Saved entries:
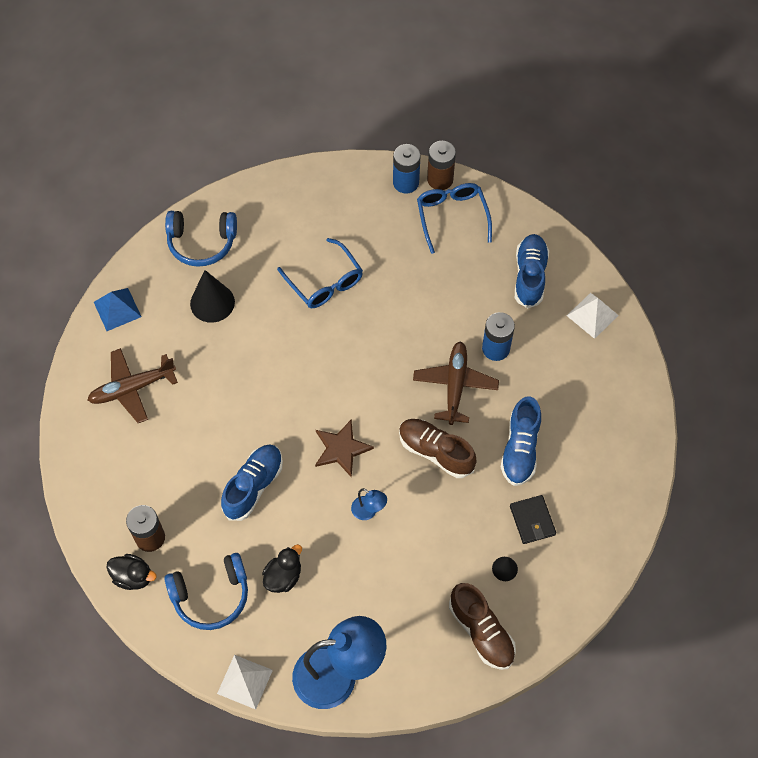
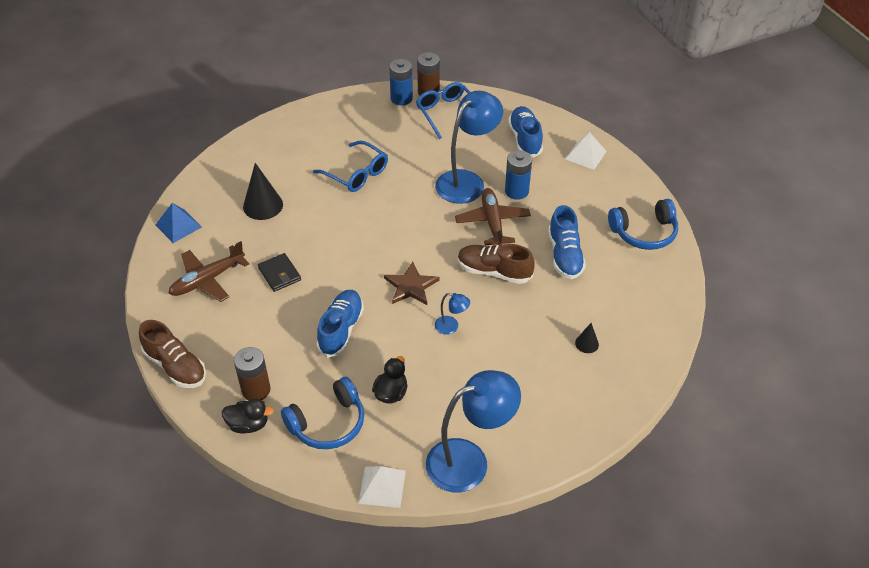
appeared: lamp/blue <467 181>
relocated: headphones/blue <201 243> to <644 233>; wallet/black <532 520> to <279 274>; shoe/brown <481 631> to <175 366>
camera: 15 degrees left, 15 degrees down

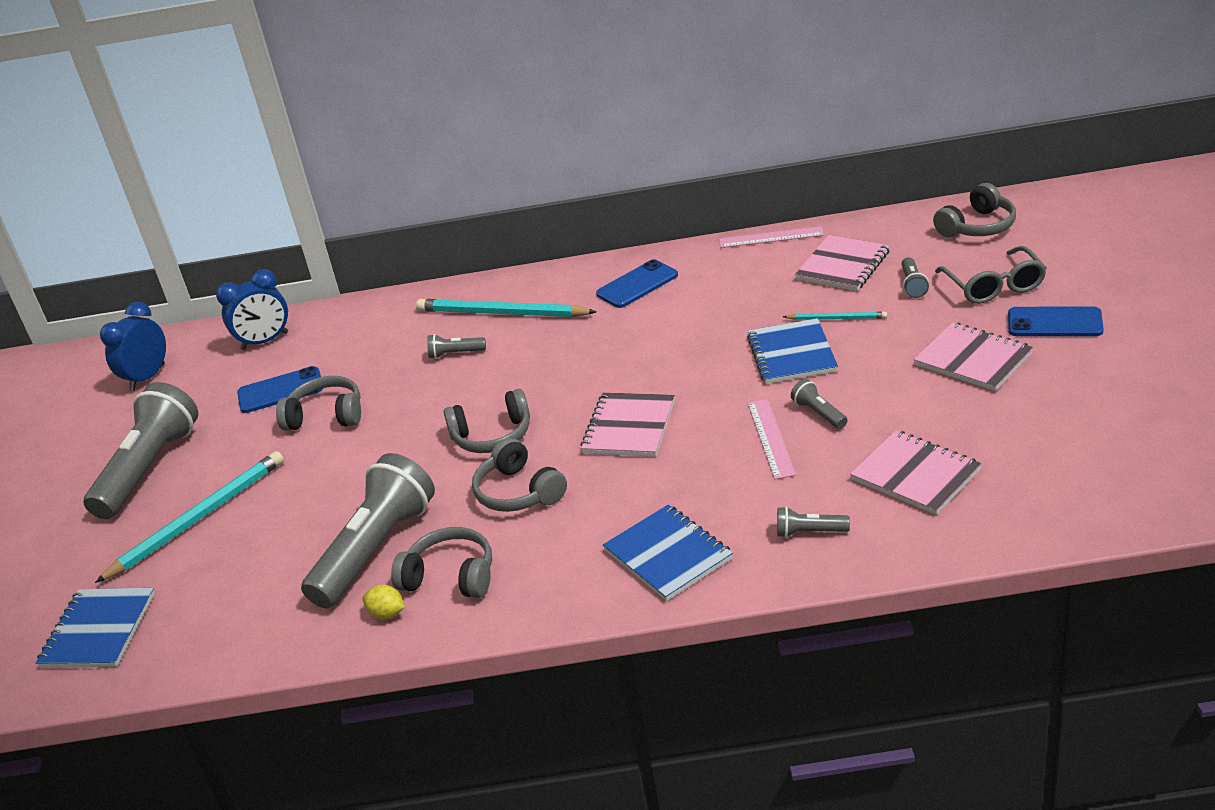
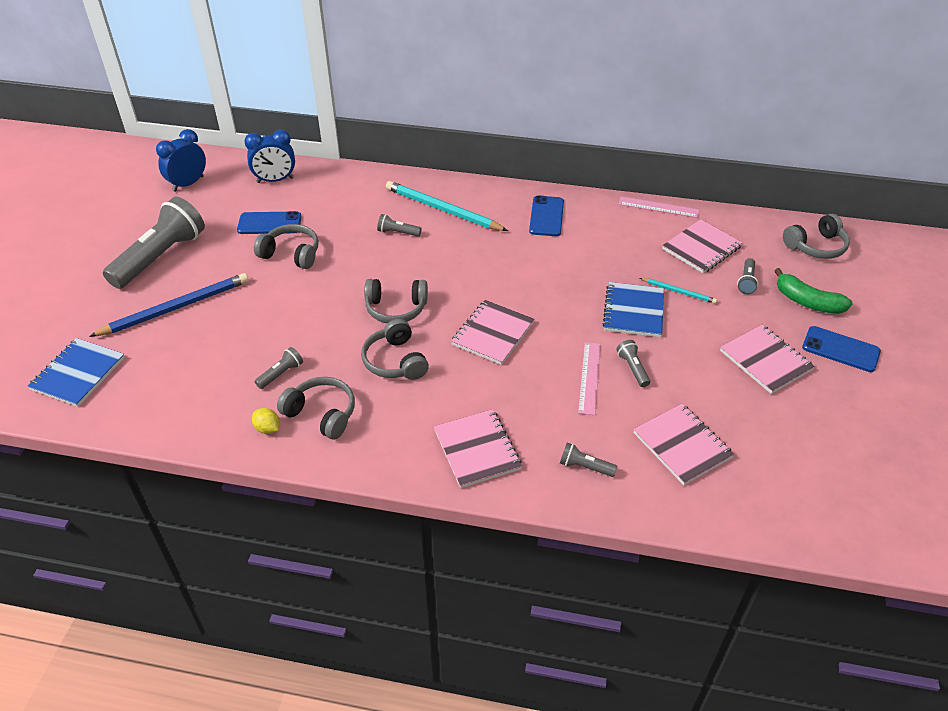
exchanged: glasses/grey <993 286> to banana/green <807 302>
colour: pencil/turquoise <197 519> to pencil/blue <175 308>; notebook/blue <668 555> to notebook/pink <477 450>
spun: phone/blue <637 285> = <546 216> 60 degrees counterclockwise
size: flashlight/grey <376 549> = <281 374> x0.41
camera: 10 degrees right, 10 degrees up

**WHAT YOU WILL DO**
Skip all pictures. Copy exactly the lines from the one containing "relocated: headphones/blue <201" through the end of the records, both ends included.

**THE ANSWER**
relocated: headphones/blue <201 243> to <644 233>; wallet/black <532 520> to <279 274>; shoe/brown <481 631> to <175 366>
camera: 15 degrees left, 15 degrees down

exchanged: glasses/grey <993 286> to banana/green <807 302>
colour: pencil/turquoise <197 519> to pencil/blue <175 308>; notebook/blue <668 555> to notebook/pink <477 450>
spun: phone/blue <637 285> = <546 216> 60 degrees counterclockwise
size: flashlight/grey <376 549> = <281 374> x0.41
camera: 10 degrees right, 10 degrees up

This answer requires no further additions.